> **YOUR GOAL**
All of the data goes into your copy exactly as written. Images do not.

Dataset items
----------------------------------------

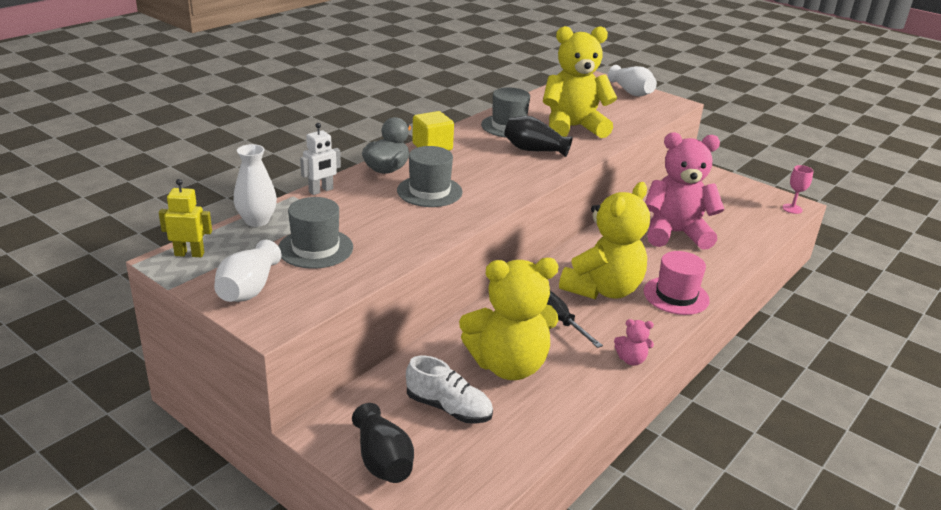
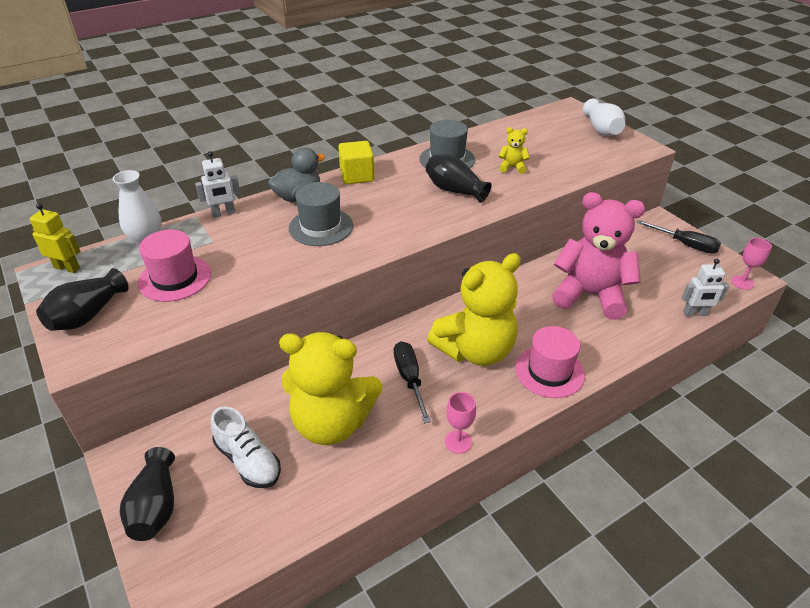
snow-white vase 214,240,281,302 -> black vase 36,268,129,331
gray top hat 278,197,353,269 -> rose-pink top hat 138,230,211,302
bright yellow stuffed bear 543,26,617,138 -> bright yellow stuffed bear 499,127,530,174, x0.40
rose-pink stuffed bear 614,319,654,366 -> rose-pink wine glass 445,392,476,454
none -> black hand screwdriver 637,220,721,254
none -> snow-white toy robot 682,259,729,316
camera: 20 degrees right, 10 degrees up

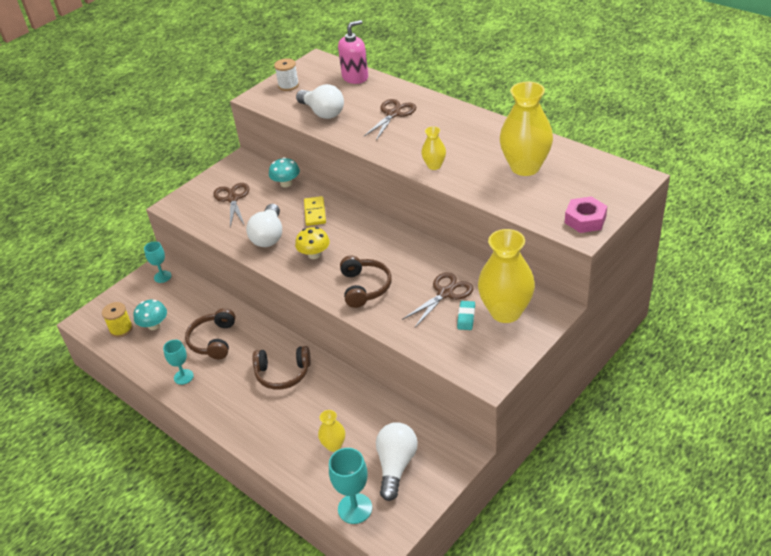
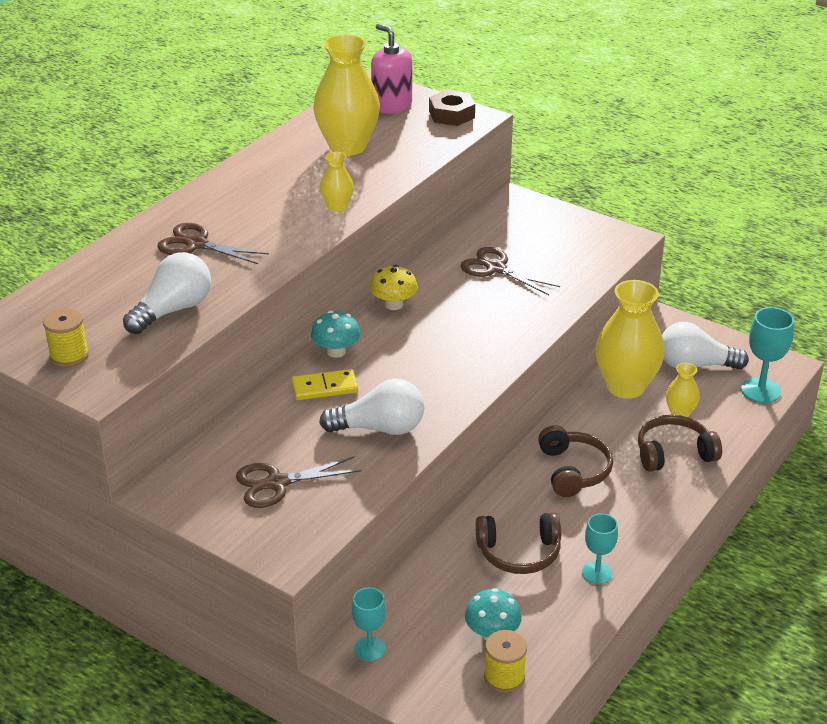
turquoise toadstool 269,157,300,187 -> turquoise toadstool 311,311,361,358, shifted
snow-white spool 274,58,299,91 -> bright yellow spool 43,308,89,367
bright yellow toadstool 295,227,330,259 -> bright yellow toadstool 370,265,418,310, shifted
rose-pink soap dispenser 338,20,368,84 -> rose-pink soap dispenser 371,24,412,114, shifted
dark brown headset 340,256,392,308 -> dark brown headset 638,415,722,472, shifted
turquoise gum eraser 457,301,475,330 -> none
bright yellow vase 478,229,535,323 -> bright yellow vase 595,280,665,399, shifted
rose-pink nut 565,196,607,233 -> dark brown nut 429,90,475,126
camera: 100 degrees left, 5 degrees down

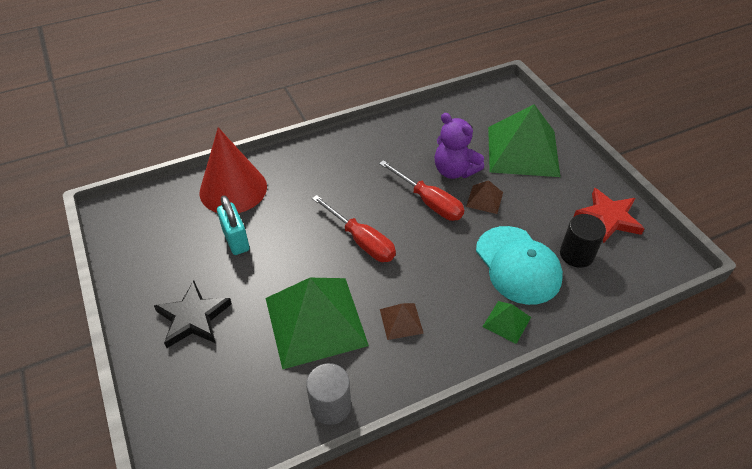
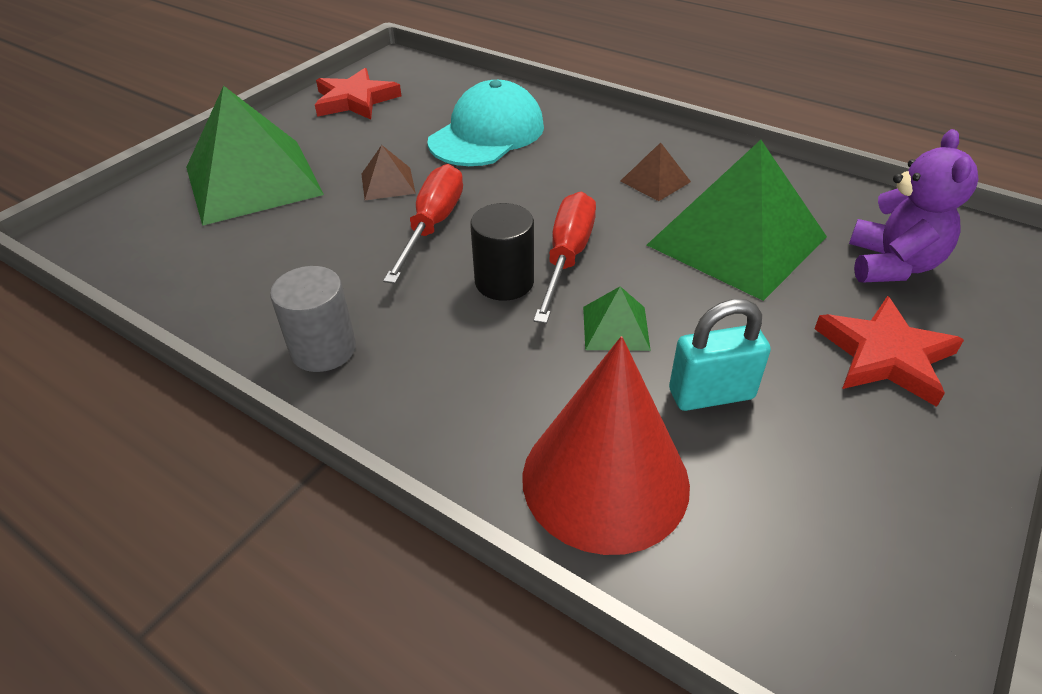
black star shape 154,280,232,348 -> red star shape 814,296,964,407
turquoise padlock 217,196,249,255 -> turquoise padlock 669,299,771,411, 45 degrees clockwise
gray cylinder shape 306,363,351,425 -> gray cylinder shape 270,266,356,372, shifted
royal purple stuffed bear 434,113,484,179 -> royal purple stuffed bear 849,129,979,283, shifted
green pyramid shape 482,301,531,344 -> green pyramid shape 583,286,651,351, shifted
black cylinder shape 560,214,606,268 -> black cylinder shape 470,203,534,301, shifted
camera: 120 degrees left, 5 degrees down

----------------------------------------

> **EXERCISE RESULT**
snow-white vase 214,240,281,302 -> black vase 36,268,129,331
gray top hat 278,197,353,269 -> rose-pink top hat 138,230,211,302
bright yellow stuffed bear 543,26,617,138 -> bright yellow stuffed bear 499,127,530,174, x0.40
rose-pink stuffed bear 614,319,654,366 -> rose-pink wine glass 445,392,476,454
none -> black hand screwdriver 637,220,721,254
none -> snow-white toy robot 682,259,729,316
camera: 20 degrees right, 10 degrees up

turquoise toadstool 269,157,300,187 -> turquoise toadstool 311,311,361,358, shifted
snow-white spool 274,58,299,91 -> bright yellow spool 43,308,89,367
bright yellow toadstool 295,227,330,259 -> bright yellow toadstool 370,265,418,310, shifted
rose-pink soap dispenser 338,20,368,84 -> rose-pink soap dispenser 371,24,412,114, shifted
dark brown headset 340,256,392,308 -> dark brown headset 638,415,722,472, shifted
turquoise gum eraser 457,301,475,330 -> none
bright yellow vase 478,229,535,323 -> bright yellow vase 595,280,665,399, shifted
rose-pink nut 565,196,607,233 -> dark brown nut 429,90,475,126
camera: 100 degrees left, 5 degrees down

black star shape 154,280,232,348 -> red star shape 814,296,964,407
turquoise padlock 217,196,249,255 -> turquoise padlock 669,299,771,411, 45 degrees clockwise
gray cylinder shape 306,363,351,425 -> gray cylinder shape 270,266,356,372, shifted
royal purple stuffed bear 434,113,484,179 -> royal purple stuffed bear 849,129,979,283, shifted
green pyramid shape 482,301,531,344 -> green pyramid shape 583,286,651,351, shifted
black cylinder shape 560,214,606,268 -> black cylinder shape 470,203,534,301, shifted
camera: 120 degrees left, 5 degrees down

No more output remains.